Copy all of the entries below word for word, keeping every line unchanged.

*MATERIAL*.
>>>

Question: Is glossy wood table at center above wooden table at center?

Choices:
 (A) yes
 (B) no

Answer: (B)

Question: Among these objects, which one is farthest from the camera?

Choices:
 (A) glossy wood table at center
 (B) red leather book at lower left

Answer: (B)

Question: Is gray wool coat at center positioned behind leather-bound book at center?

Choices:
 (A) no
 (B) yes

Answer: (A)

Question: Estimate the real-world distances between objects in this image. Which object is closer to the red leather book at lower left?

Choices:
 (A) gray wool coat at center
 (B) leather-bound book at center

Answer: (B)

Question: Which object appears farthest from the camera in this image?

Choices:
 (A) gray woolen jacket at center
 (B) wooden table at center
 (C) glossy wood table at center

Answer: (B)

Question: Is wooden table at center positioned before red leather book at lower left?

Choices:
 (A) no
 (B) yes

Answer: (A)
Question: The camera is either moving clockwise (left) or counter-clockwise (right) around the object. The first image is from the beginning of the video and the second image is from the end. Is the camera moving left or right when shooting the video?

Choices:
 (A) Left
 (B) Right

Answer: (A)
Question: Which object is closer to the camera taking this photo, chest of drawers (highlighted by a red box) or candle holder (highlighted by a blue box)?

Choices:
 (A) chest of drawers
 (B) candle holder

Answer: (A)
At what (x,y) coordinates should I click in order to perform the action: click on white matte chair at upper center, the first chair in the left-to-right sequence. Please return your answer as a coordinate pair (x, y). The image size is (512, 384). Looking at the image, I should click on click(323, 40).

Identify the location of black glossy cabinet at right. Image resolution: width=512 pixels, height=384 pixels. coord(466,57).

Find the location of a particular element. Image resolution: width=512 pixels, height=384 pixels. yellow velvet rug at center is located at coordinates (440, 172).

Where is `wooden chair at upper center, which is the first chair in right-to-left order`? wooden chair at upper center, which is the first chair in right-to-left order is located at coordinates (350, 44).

<<<

*RESULT*.
Question: Is glossy wood table at center above wooden table at center?

Choices:
 (A) yes
 (B) no

Answer: (B)

Question: Among these objects, which one is farthest from the camera?

Choices:
 (A) glossy wood table at center
 (B) red leather book at lower left

Answer: (B)

Question: Is gray wool coat at center positioned behind leather-bound book at center?

Choices:
 (A) no
 (B) yes

Answer: (A)

Question: Estimate the real-world distances between objects in this image. Which object is closer to the red leather book at lower left?

Choices:
 (A) gray wool coat at center
 (B) leather-bound book at center

Answer: (B)

Question: Which object appears farthest from the camera in this image?

Choices:
 (A) gray woolen jacket at center
 (B) wooden table at center
 (C) glossy wood table at center

Answer: (B)

Question: Is wooden table at center positioned before red leather book at lower left?

Choices:
 (A) no
 (B) yes

Answer: (A)
Question: The camera is either moving clockwise (left) or counter-clockwise (right) around the object. The first image is from the beginning of the video and the second image is from the end. Is the camera moving left or right when shooting the video?

Choices:
 (A) Left
 (B) Right

Answer: (A)
Question: Which object is closer to the camera taking this photo, chest of drawers (highlighted by a red box) or candle holder (highlighted by a blue box)?

Choices:
 (A) chest of drawers
 (B) candle holder

Answer: (A)
At what (x,y) coordinates should I click in order to perform the action: click on white matte chair at upper center, the first chair in the left-to-right sequence. Please return your answer as a coordinate pair (x, y). The image size is (512, 384). Looking at the image, I should click on click(323, 40).

Identify the location of black glossy cabinet at right. Image resolution: width=512 pixels, height=384 pixels. coord(466,57).

Find the location of a particular element. Image resolution: width=512 pixels, height=384 pixels. yellow velvet rug at center is located at coordinates (440, 172).

Where is `wooden chair at upper center, which is the first chair in right-to-left order`? wooden chair at upper center, which is the first chair in right-to-left order is located at coordinates (350, 44).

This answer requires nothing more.